About this exercise => Please restate word for word, and with nothing added, the lines that run from the one holding "C6: 6.8nF (N9, N15) -> none" to the end of the entries below.
------------------------------------------------
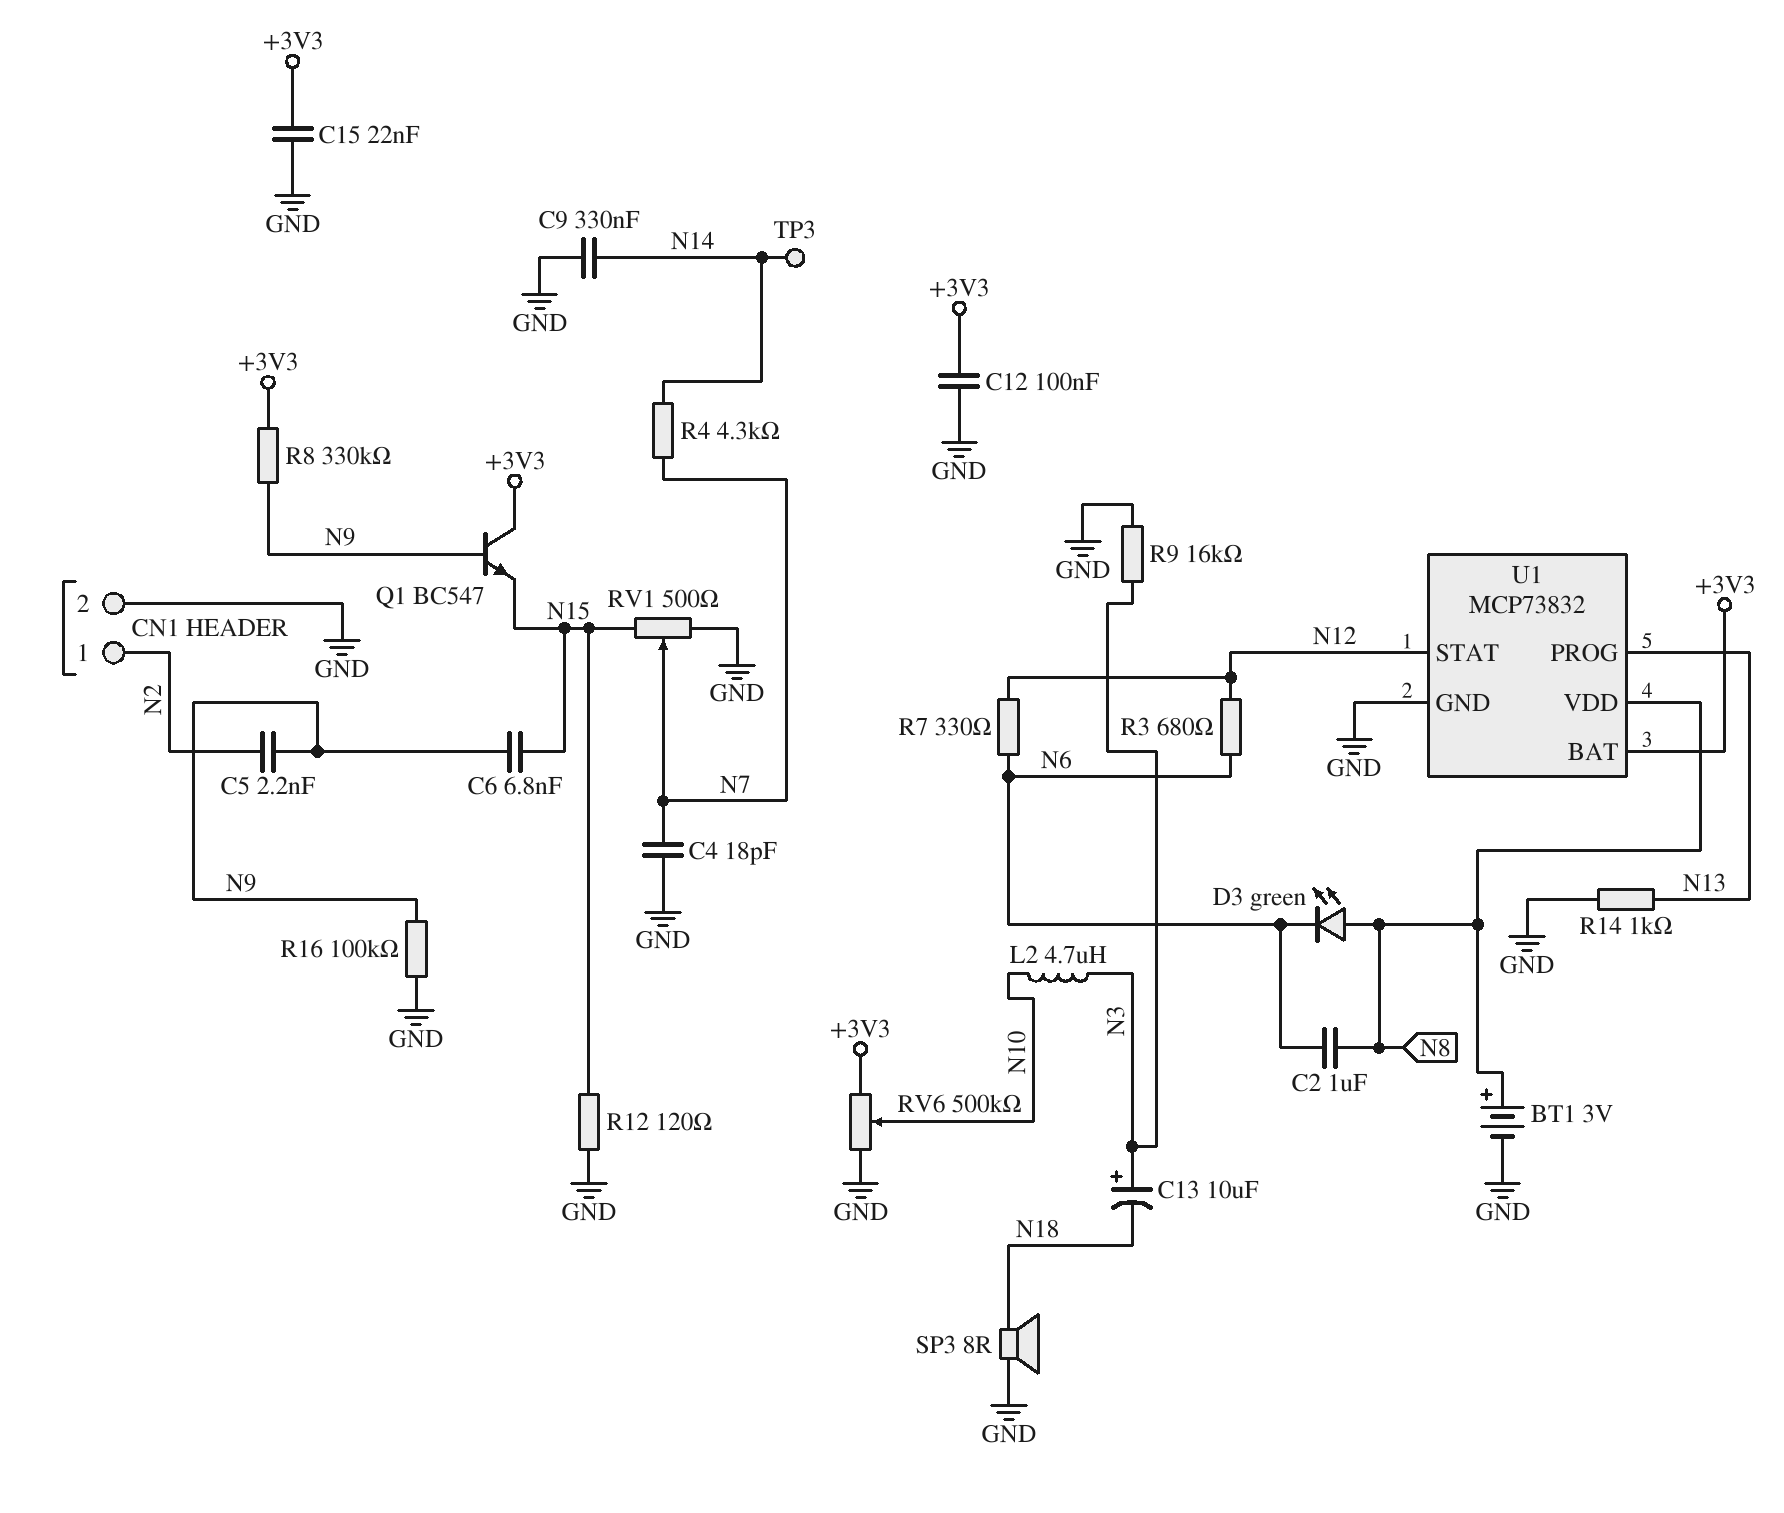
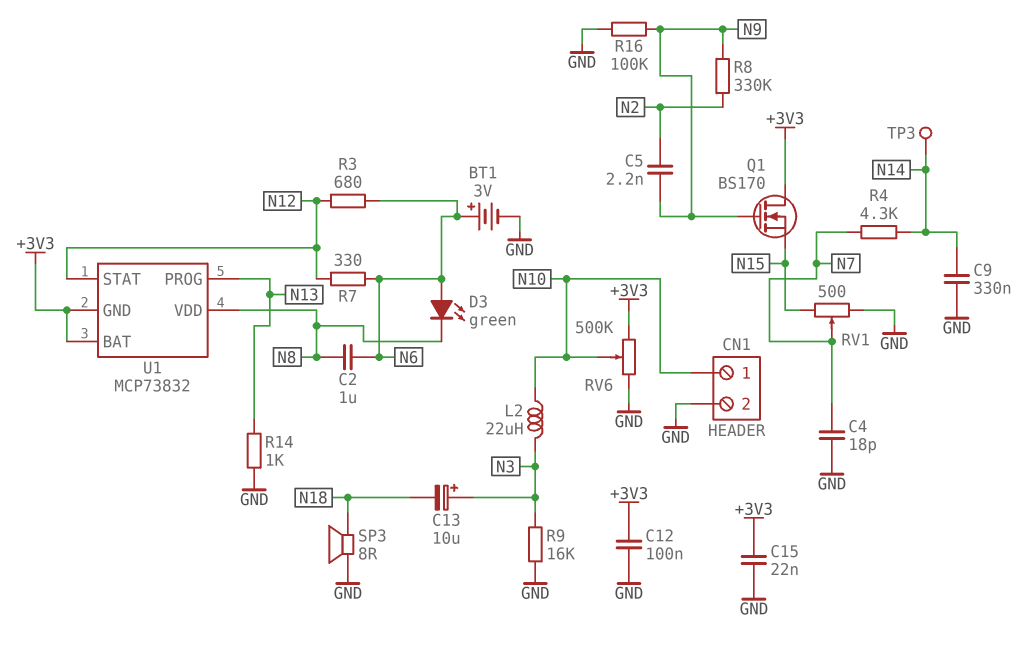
BT1: 3V (plus N8, minus GND) -> 3V (plus N6, minus GND)
C6: 6.8nF (N9, N15) -> none
CN1 pin 1: N2 -> N10
D3: LED green (A N8, K N6) -> LED green (A N6, K N8)
L2: 4.7uH (N3, N10) -> 22uH (N3, N10)
Q1: NPN BC547 (B N9, C +3V3, E N15) -> NMOS BS170 (G N9, D +3V3, S N15)
R8: 330k (+3V3, N9) -> 330k (N2, N9)
R12: 120 (GND, N15) -> none
U1 pin GND: GND -> +3V3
------------------------------------------------
Answer section =>
C6: 6.8nF (N9, N15) -> none
CN1 pin 1: N2 -> N10
D3: LED green (A N8, K N6) -> LED green (A N6, K N8)
L2: 4.7uH (N3, N10) -> 22uH (N3, N10)
Q1: NPN BC547 (B N9, C +3V3, E N15) -> NMOS BS170 (G N9, D +3V3, S N15)
R8: 330k (+3V3, N9) -> 330k (N2, N9)
R12: 120 (GND, N15) -> none
U1 pin GND: GND -> +3V3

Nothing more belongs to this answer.